In the data below, find the line that contains "none -> green house [455,128,508,178]" and the line that contains "green teddy bear [959,401,1040,532]". Copy both, plus every line between them, exactly.

((

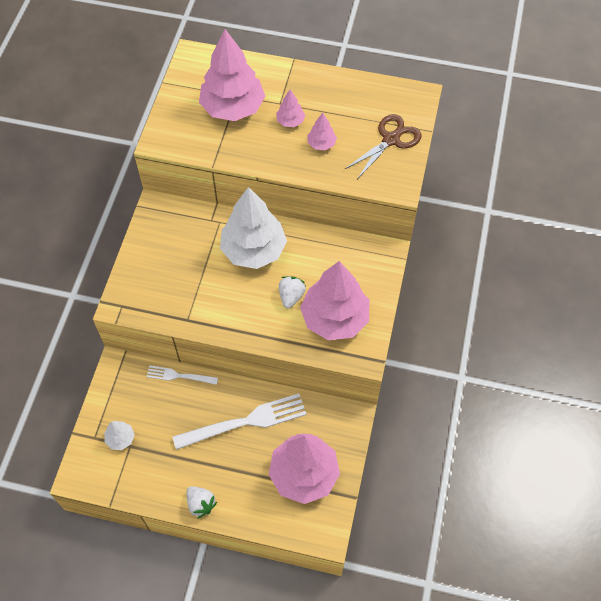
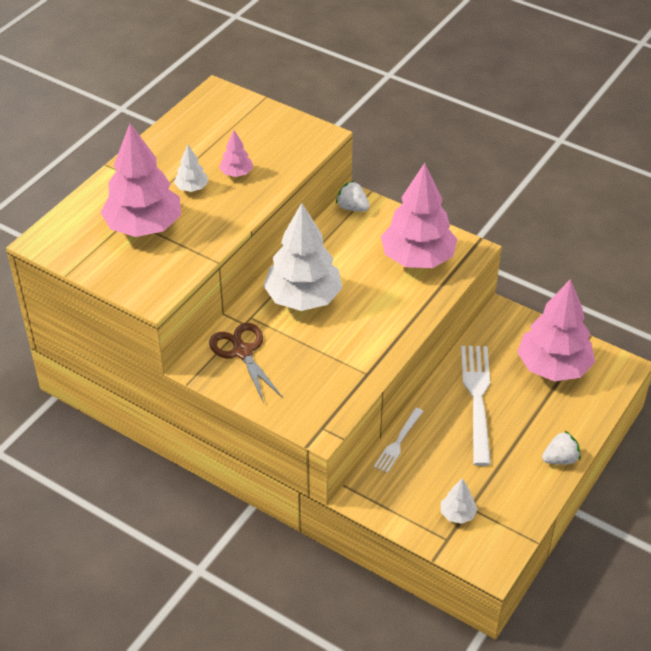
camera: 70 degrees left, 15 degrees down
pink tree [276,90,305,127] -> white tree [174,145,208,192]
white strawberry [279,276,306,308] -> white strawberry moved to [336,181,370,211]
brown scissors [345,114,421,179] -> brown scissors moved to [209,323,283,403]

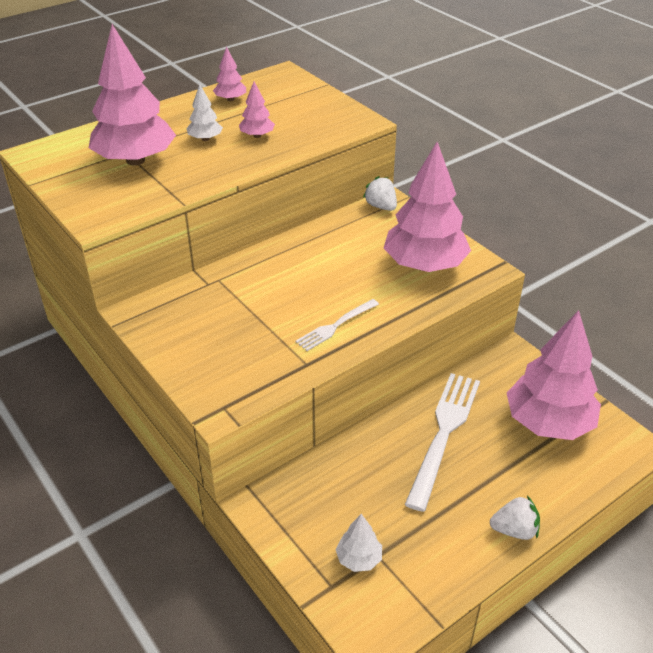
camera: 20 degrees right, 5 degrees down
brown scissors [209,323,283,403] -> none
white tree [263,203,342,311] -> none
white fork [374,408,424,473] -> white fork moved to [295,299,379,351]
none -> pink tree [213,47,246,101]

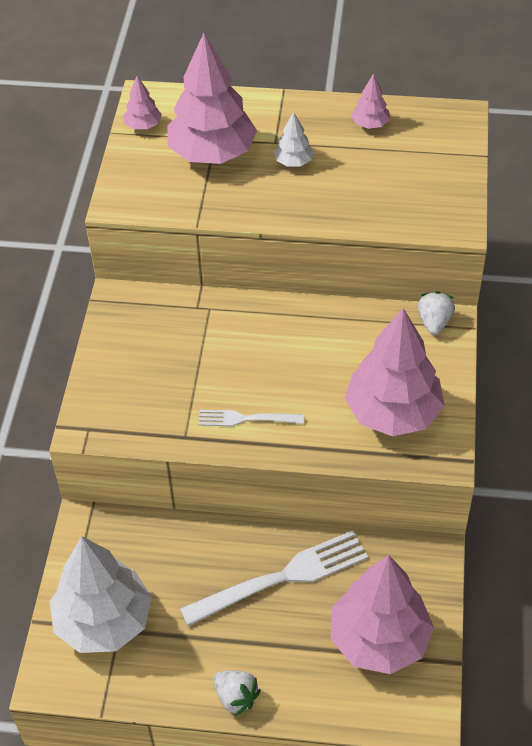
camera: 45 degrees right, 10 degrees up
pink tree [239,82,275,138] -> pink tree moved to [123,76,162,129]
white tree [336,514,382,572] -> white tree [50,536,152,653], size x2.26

))
((

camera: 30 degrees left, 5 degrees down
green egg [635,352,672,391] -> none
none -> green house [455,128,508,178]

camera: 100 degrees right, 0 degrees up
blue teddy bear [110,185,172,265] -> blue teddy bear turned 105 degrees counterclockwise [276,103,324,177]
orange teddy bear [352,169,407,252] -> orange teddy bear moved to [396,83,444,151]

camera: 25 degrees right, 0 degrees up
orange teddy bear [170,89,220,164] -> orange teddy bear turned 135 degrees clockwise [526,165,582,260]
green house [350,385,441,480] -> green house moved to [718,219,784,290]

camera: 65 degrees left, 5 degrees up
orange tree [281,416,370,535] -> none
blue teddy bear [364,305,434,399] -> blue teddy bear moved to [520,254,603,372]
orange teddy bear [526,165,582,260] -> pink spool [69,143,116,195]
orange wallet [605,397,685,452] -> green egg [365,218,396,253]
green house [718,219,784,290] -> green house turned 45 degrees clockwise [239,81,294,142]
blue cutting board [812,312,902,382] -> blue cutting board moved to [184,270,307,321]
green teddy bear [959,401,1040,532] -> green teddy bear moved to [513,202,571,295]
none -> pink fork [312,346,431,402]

))

SOLUTION FOR THIS TASK
none -> green house [455,128,508,178]

camera: 100 degrees right, 0 degrees up
blue teddy bear [110,185,172,265] -> blue teddy bear turned 105 degrees counterclockwise [276,103,324,177]
orange teddy bear [352,169,407,252] -> orange teddy bear moved to [396,83,444,151]

camera: 25 degrees right, 0 degrees up
orange teddy bear [170,89,220,164] -> orange teddy bear turned 135 degrees clockwise [526,165,582,260]
green house [350,385,441,480] -> green house moved to [718,219,784,290]

camera: 65 degrees left, 5 degrees up
orange tree [281,416,370,535] -> none
blue teddy bear [364,305,434,399] -> blue teddy bear moved to [520,254,603,372]
orange teddy bear [526,165,582,260] -> pink spool [69,143,116,195]
orange wallet [605,397,685,452] -> green egg [365,218,396,253]
green house [718,219,784,290] -> green house turned 45 degrees clockwise [239,81,294,142]
blue cutting board [812,312,902,382] -> blue cutting board moved to [184,270,307,321]
green teddy bear [959,401,1040,532] -> green teddy bear moved to [513,202,571,295]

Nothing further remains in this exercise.